◆ **Données d'entrée**
* * * * * * * * *
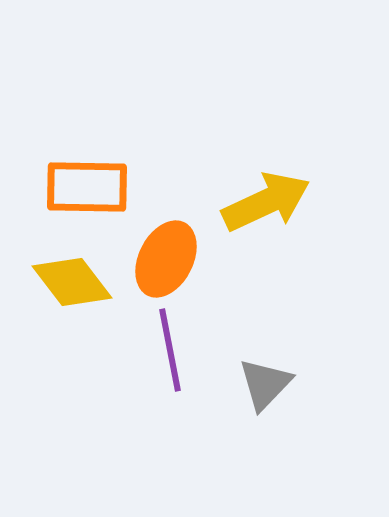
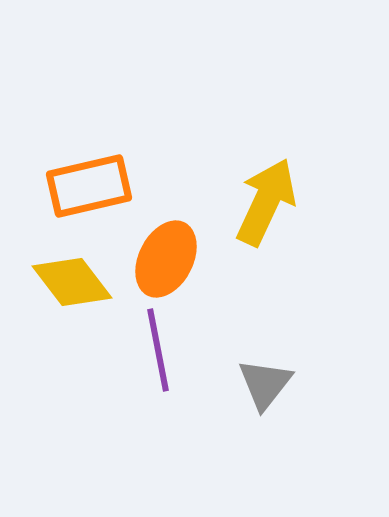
orange rectangle: moved 2 px right, 1 px up; rotated 14 degrees counterclockwise
yellow arrow: rotated 40 degrees counterclockwise
purple line: moved 12 px left
gray triangle: rotated 6 degrees counterclockwise
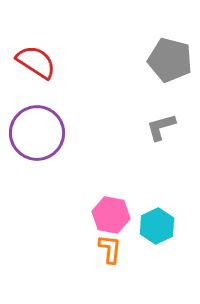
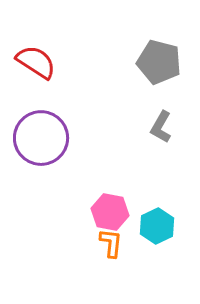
gray pentagon: moved 11 px left, 2 px down
gray L-shape: rotated 44 degrees counterclockwise
purple circle: moved 4 px right, 5 px down
pink hexagon: moved 1 px left, 3 px up
orange L-shape: moved 1 px right, 6 px up
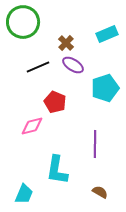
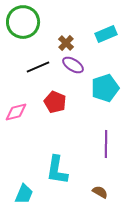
cyan rectangle: moved 1 px left
pink diamond: moved 16 px left, 14 px up
purple line: moved 11 px right
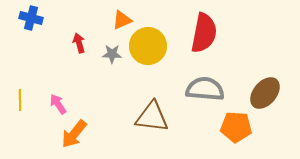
* * * * * * * * *
◆ **Consignes**
Modifiez la liste en remplaçant chaque occurrence de « counterclockwise » par « clockwise », sans rien changer d'autre. Omettez les images dans votre réponse.

◆ **Réponse attendue**
orange rectangle: moved 2 px right, 1 px up; rotated 14 degrees clockwise
yellow arrow: rotated 40 degrees clockwise
purple line: moved 12 px left
gray triangle: rotated 6 degrees clockwise
gray pentagon: moved 11 px left, 2 px down
gray L-shape: rotated 44 degrees clockwise
purple circle: moved 4 px right, 5 px down
pink hexagon: moved 1 px left, 3 px up
orange L-shape: moved 1 px right, 6 px up
cyan rectangle: moved 1 px left
pink diamond: moved 16 px left, 14 px up
purple line: moved 11 px right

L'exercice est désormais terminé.